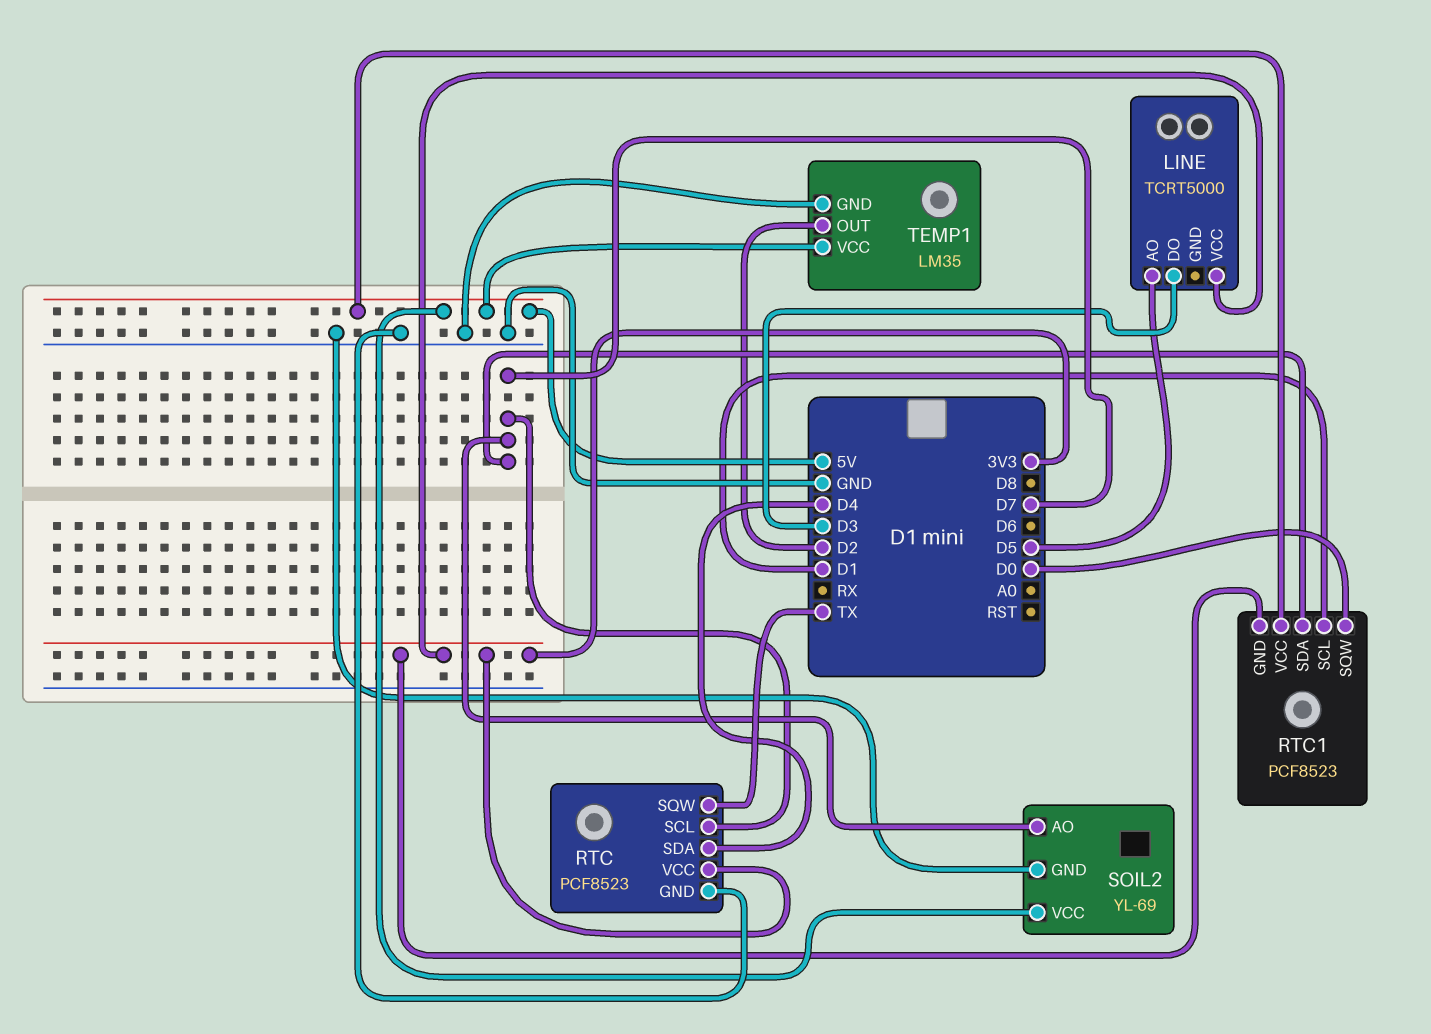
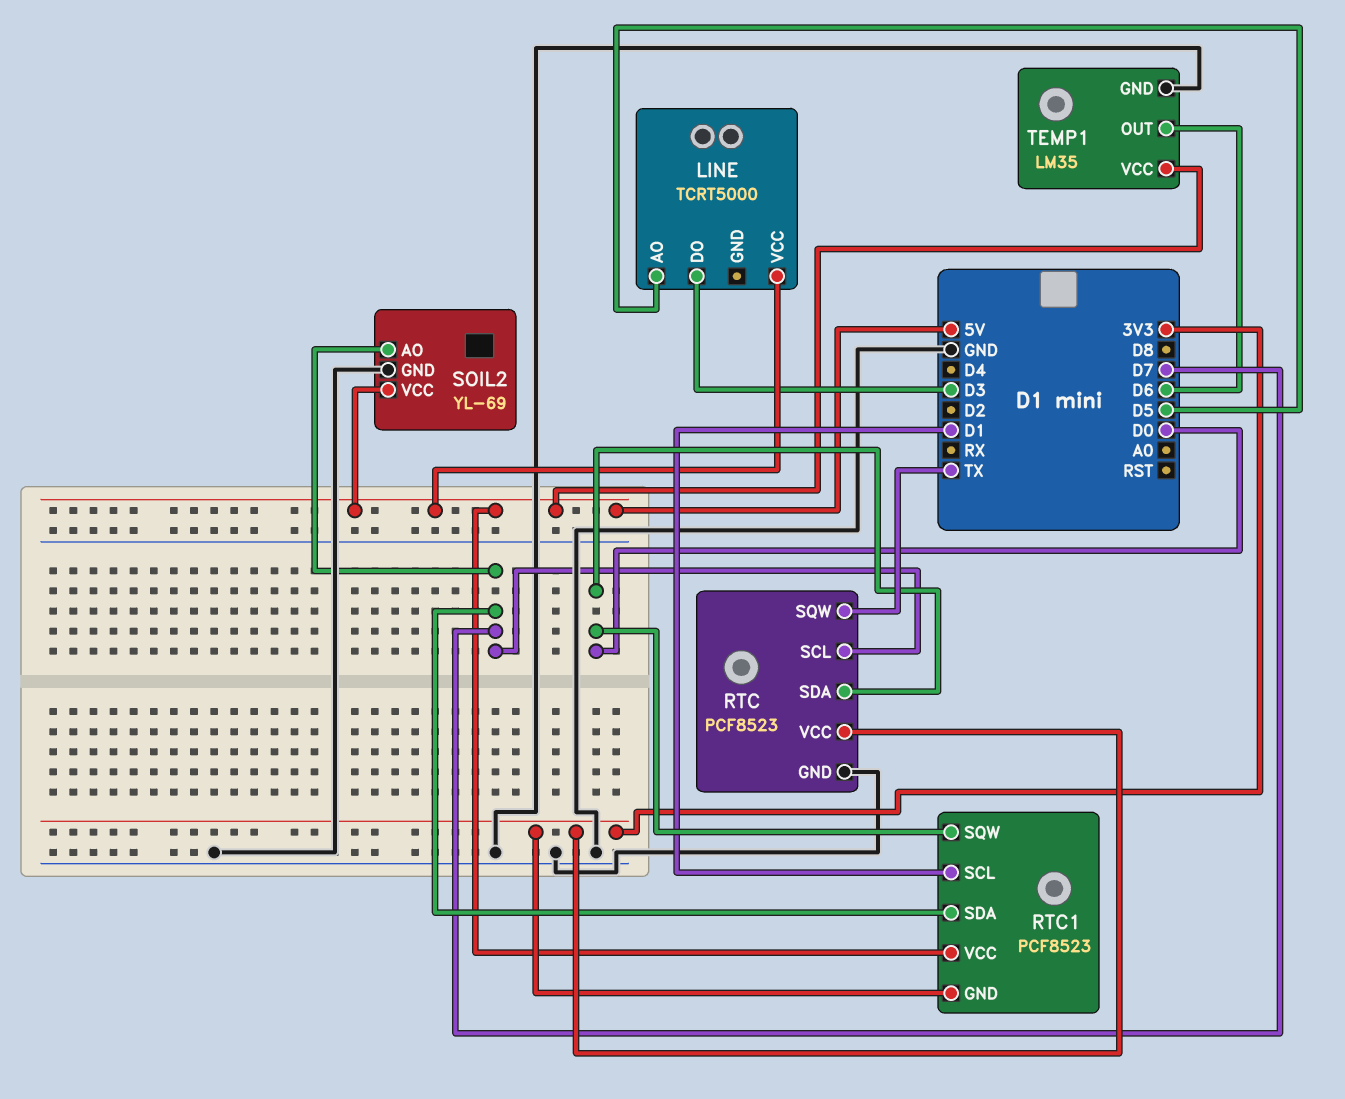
LINE pin VCC: 3V3 -> 5V
RTC pin SDA: D4 -> D0
TEMP1 pin OUT: D2 -> D6

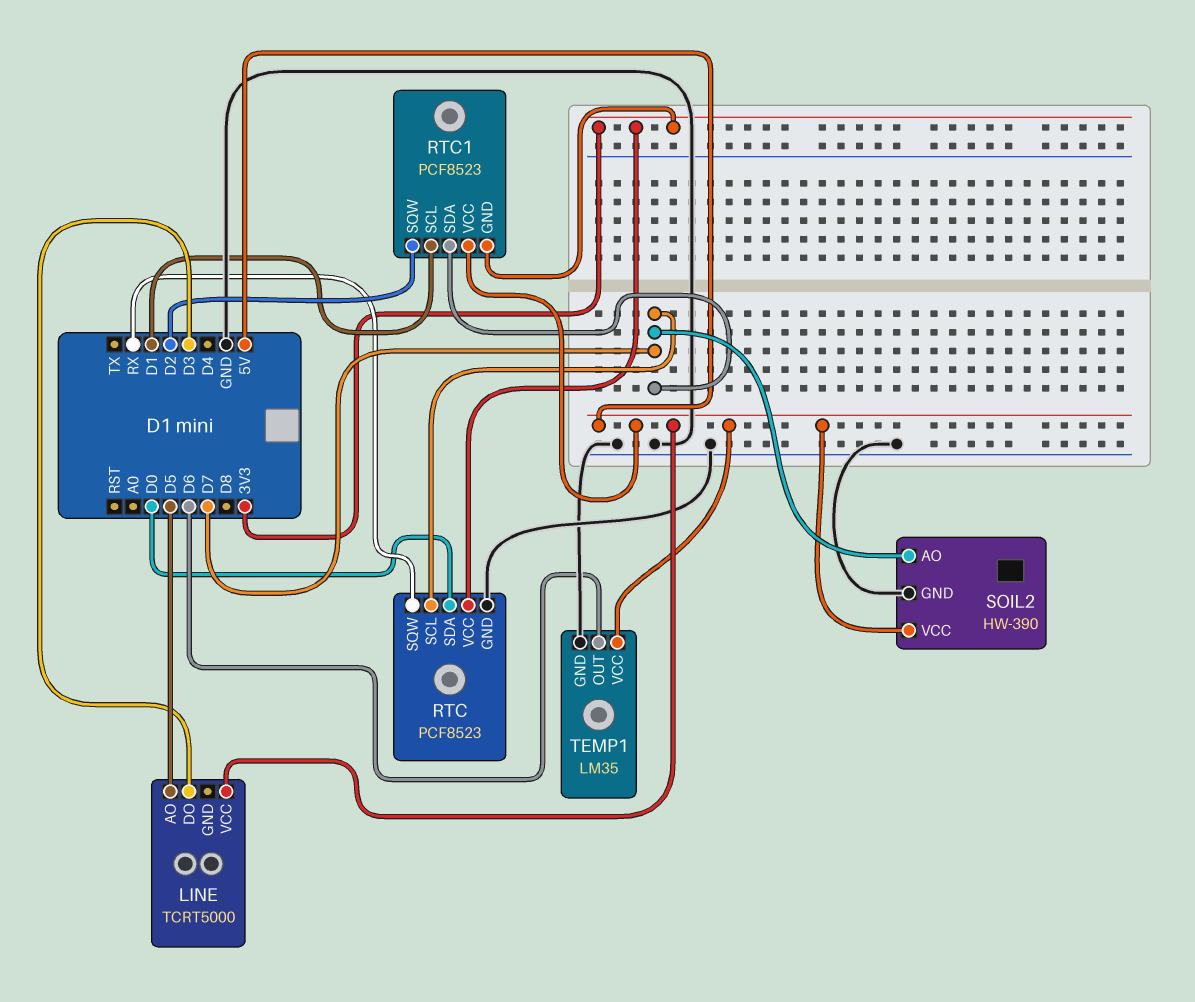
RTC pin SQW: TX -> RX
RTC1 pin SQW: D0 -> D2
SOIL2: YL-69 -> HW-390

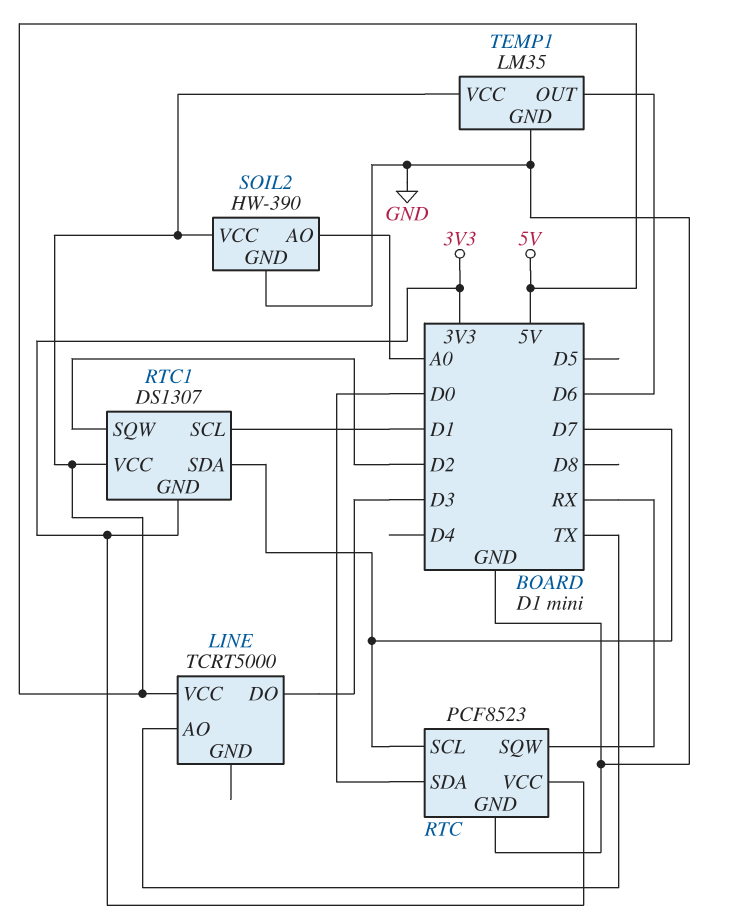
LINE pin AO: D5 -> TX
RTC1: PCF8523 -> DS1307
SOIL2 pin AO: D7 -> A0

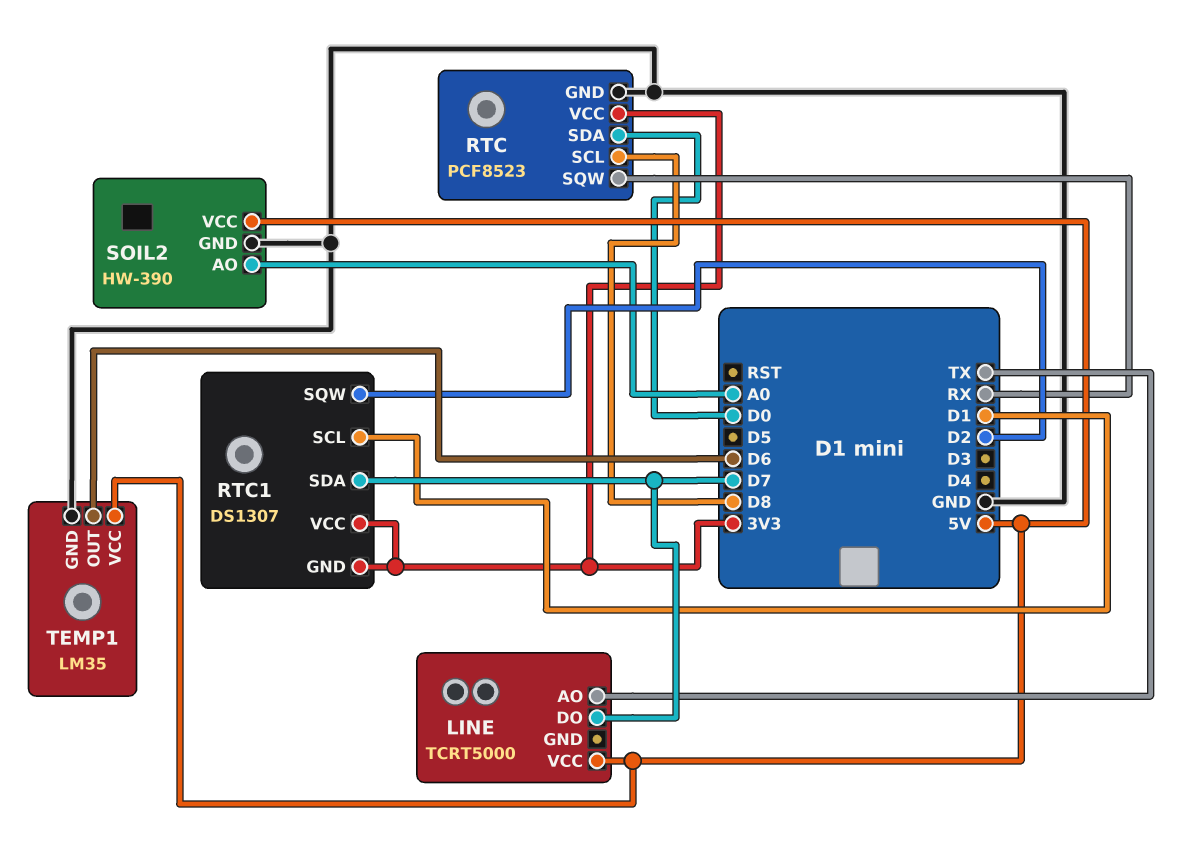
LINE pin DO: D3 -> D7
RTC pin SCL: D7 -> D8
RTC1 pin VCC: 5V -> 3V3

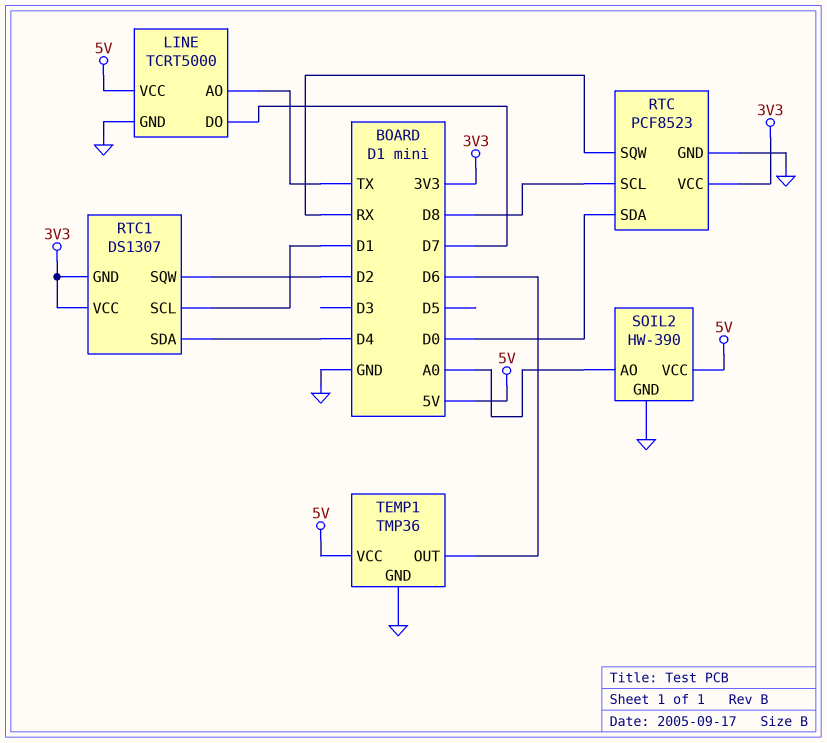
LINE pin GND: none -> GND
RTC1 pin SDA: D7 -> D4
TEMP1: LM35 -> TMP36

§ **What to do**: None of the pictures belongs in the answer, but all the entries must be repeated exactly.

§ **Answer area**:
LINE pin VCC: 3V3 -> 5V
RTC pin SDA: D4 -> D0
TEMP1 pin OUT: D2 -> D6

RTC pin SQW: TX -> RX
RTC1 pin SQW: D0 -> D2
SOIL2: YL-69 -> HW-390

LINE pin AO: D5 -> TX
RTC1: PCF8523 -> DS1307
SOIL2 pin AO: D7 -> A0

LINE pin DO: D3 -> D7
RTC pin SCL: D7 -> D8
RTC1 pin VCC: 5V -> 3V3

LINE pin GND: none -> GND
RTC1 pin SDA: D7 -> D4
TEMP1: LM35 -> TMP36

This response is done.